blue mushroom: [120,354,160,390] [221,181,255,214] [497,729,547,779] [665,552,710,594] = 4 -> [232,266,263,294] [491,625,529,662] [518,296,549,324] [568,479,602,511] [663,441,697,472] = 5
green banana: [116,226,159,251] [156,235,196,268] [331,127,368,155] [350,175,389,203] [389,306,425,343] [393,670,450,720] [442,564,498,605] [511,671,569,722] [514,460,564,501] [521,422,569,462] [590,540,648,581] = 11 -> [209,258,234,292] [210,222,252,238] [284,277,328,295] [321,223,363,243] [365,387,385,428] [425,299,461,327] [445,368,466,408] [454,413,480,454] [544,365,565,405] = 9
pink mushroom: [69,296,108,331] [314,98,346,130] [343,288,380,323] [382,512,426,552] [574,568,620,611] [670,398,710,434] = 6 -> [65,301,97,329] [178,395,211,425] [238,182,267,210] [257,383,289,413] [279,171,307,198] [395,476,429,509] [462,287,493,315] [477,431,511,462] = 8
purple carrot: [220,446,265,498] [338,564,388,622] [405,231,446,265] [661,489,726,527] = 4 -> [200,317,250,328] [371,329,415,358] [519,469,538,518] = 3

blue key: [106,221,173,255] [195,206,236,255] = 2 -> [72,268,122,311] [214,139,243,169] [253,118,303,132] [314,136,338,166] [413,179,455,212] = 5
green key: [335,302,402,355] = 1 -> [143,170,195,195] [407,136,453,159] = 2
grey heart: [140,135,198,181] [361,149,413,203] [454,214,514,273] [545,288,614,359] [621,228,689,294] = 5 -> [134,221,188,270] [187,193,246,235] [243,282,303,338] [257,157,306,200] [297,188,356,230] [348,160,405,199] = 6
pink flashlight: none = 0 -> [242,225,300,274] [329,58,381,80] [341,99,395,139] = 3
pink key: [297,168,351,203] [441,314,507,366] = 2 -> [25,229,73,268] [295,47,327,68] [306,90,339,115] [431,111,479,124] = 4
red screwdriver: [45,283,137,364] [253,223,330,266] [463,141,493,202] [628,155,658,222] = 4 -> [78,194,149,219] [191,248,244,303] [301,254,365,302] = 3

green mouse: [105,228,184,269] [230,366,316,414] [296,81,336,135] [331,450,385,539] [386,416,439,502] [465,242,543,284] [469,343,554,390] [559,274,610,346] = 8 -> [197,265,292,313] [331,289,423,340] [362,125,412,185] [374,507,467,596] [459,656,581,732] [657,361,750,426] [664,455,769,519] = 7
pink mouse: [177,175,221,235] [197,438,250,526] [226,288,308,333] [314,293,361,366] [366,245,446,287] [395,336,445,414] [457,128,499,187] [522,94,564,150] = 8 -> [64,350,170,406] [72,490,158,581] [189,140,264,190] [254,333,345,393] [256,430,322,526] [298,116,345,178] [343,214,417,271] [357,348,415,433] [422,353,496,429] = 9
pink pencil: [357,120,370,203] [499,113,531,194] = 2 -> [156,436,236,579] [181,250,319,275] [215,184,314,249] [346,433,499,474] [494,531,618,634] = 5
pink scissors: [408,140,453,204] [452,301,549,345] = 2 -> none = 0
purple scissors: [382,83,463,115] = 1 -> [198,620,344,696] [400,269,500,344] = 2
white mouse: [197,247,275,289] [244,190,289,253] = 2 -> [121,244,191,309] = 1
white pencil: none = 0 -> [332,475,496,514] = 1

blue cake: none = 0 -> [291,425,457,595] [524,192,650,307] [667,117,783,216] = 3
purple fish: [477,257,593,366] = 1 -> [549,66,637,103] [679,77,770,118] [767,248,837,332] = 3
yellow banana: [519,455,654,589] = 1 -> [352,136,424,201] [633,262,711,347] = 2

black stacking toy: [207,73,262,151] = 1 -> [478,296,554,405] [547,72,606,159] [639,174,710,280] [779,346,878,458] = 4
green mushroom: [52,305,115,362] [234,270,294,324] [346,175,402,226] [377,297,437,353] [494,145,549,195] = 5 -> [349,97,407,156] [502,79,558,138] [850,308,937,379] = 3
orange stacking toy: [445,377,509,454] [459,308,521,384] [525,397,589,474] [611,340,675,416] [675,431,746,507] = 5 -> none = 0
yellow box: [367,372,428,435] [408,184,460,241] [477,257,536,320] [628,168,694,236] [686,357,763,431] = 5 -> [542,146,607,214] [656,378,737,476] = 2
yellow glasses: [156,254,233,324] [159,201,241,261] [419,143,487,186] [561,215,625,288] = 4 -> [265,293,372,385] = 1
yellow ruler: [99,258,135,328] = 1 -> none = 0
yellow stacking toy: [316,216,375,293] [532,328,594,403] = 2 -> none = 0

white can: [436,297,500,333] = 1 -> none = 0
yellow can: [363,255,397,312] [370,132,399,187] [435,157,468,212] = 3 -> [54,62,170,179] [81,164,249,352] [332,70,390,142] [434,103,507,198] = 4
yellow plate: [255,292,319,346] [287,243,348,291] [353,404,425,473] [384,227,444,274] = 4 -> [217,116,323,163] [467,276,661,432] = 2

────────────────

## Written task
Where the line holding "red screwdriver: [45,283,137,364]" appears in the listing above, start reproducing exactly, and end with the line holding "green mouse: [105,228,184,269]".

## Result
red screwdriver: [45,283,137,364] [253,223,330,266] [463,141,493,202] [628,155,658,222] = 4 -> [78,194,149,219] [191,248,244,303] [301,254,365,302] = 3

green mouse: [105,228,184,269] [230,366,316,414] [296,81,336,135] [331,450,385,539] [386,416,439,502] [465,242,543,284] [469,343,554,390] [559,274,610,346] = 8 -> [197,265,292,313] [331,289,423,340] [362,125,412,185] [374,507,467,596] [459,656,581,732] [657,361,750,426] [664,455,769,519] = 7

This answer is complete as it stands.